___ ENTRIES SUPPLIED ___

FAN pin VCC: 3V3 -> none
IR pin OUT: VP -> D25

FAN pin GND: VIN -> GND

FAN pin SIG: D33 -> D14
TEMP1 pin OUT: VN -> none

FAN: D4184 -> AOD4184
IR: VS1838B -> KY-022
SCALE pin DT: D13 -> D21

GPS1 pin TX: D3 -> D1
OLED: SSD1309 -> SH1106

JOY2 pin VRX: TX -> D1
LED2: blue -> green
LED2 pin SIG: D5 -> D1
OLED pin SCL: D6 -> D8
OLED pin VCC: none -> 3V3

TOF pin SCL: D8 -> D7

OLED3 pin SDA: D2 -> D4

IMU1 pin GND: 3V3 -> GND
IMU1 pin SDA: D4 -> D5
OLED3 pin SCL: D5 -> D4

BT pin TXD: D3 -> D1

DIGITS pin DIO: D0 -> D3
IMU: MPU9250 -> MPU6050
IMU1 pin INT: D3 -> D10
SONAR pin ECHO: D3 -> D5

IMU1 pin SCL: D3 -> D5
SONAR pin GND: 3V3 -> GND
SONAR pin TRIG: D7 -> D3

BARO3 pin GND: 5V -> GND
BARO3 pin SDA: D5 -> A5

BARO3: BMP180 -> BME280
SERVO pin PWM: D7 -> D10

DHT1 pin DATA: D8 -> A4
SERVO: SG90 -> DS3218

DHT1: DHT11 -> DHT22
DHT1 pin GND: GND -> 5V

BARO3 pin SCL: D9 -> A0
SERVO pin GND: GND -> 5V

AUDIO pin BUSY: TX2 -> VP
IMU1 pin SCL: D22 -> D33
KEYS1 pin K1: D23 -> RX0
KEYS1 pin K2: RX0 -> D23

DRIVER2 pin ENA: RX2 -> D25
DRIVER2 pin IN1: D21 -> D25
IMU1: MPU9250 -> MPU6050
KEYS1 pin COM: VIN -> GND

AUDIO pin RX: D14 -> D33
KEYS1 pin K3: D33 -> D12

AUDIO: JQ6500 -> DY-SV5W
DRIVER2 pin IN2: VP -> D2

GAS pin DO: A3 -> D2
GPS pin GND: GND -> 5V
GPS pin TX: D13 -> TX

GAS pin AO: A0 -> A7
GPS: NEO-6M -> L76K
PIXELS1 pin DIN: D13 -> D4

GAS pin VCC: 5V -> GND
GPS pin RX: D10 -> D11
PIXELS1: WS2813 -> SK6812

___

The lines above that include "SERVO" should each be listed.

ANSWER SECTION —
SERVO pin PWM: D7 -> D10
SERVO: SG90 -> DS3218
SERVO pin GND: GND -> 5V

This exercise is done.